- **RECORDS TO USE**
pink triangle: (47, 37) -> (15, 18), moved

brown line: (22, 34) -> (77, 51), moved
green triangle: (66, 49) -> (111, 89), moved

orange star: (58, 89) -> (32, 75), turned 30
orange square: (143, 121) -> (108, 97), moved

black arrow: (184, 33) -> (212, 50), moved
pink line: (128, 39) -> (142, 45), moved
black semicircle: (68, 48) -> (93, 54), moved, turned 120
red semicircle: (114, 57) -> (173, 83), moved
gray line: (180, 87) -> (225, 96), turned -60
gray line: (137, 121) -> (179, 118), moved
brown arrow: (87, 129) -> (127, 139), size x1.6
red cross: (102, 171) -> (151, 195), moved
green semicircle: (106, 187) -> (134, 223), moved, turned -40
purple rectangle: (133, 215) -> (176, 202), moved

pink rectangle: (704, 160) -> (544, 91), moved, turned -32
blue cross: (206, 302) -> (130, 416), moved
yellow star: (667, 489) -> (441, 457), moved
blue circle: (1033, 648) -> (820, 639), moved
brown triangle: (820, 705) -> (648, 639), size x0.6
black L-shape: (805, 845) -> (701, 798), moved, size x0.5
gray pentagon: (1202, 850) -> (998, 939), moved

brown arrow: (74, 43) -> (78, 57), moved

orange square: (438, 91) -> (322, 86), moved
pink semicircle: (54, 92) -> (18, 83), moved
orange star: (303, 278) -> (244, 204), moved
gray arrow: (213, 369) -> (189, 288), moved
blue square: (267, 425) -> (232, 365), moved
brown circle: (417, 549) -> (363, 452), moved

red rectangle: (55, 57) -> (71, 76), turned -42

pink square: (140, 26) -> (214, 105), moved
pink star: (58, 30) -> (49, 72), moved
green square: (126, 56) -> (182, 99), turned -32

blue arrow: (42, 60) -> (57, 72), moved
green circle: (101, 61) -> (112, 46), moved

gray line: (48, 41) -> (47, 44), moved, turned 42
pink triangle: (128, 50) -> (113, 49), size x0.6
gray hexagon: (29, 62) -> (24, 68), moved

- **WORK TASK**
Return exactly, and only, the lines from the start of the listing through the line with "pink triangle: (128, 50)".

- **REPLY**
pink triangle: (47, 37) -> (15, 18), moved

brown line: (22, 34) -> (77, 51), moved
green triangle: (66, 49) -> (111, 89), moved

orange star: (58, 89) -> (32, 75), turned 30
orange square: (143, 121) -> (108, 97), moved

black arrow: (184, 33) -> (212, 50), moved
pink line: (128, 39) -> (142, 45), moved
black semicircle: (68, 48) -> (93, 54), moved, turned 120
red semicircle: (114, 57) -> (173, 83), moved
gray line: (180, 87) -> (225, 96), turned -60
gray line: (137, 121) -> (179, 118), moved
brown arrow: (87, 129) -> (127, 139), size x1.6
red cross: (102, 171) -> (151, 195), moved
green semicircle: (106, 187) -> (134, 223), moved, turned -40
purple rectangle: (133, 215) -> (176, 202), moved

pink rectangle: (704, 160) -> (544, 91), moved, turned -32
blue cross: (206, 302) -> (130, 416), moved
yellow star: (667, 489) -> (441, 457), moved
blue circle: (1033, 648) -> (820, 639), moved
brown triangle: (820, 705) -> (648, 639), size x0.6
black L-shape: (805, 845) -> (701, 798), moved, size x0.5
gray pentagon: (1202, 850) -> (998, 939), moved

brown arrow: (74, 43) -> (78, 57), moved

orange square: (438, 91) -> (322, 86), moved
pink semicircle: (54, 92) -> (18, 83), moved
orange star: (303, 278) -> (244, 204), moved
gray arrow: (213, 369) -> (189, 288), moved
blue square: (267, 425) -> (232, 365), moved
brown circle: (417, 549) -> (363, 452), moved

red rectangle: (55, 57) -> (71, 76), turned -42

pink square: (140, 26) -> (214, 105), moved
pink star: (58, 30) -> (49, 72), moved
green square: (126, 56) -> (182, 99), turned -32

blue arrow: (42, 60) -> (57, 72), moved
green circle: (101, 61) -> (112, 46), moved

gray line: (48, 41) -> (47, 44), moved, turned 42
pink triangle: (128, 50) -> (113, 49), size x0.6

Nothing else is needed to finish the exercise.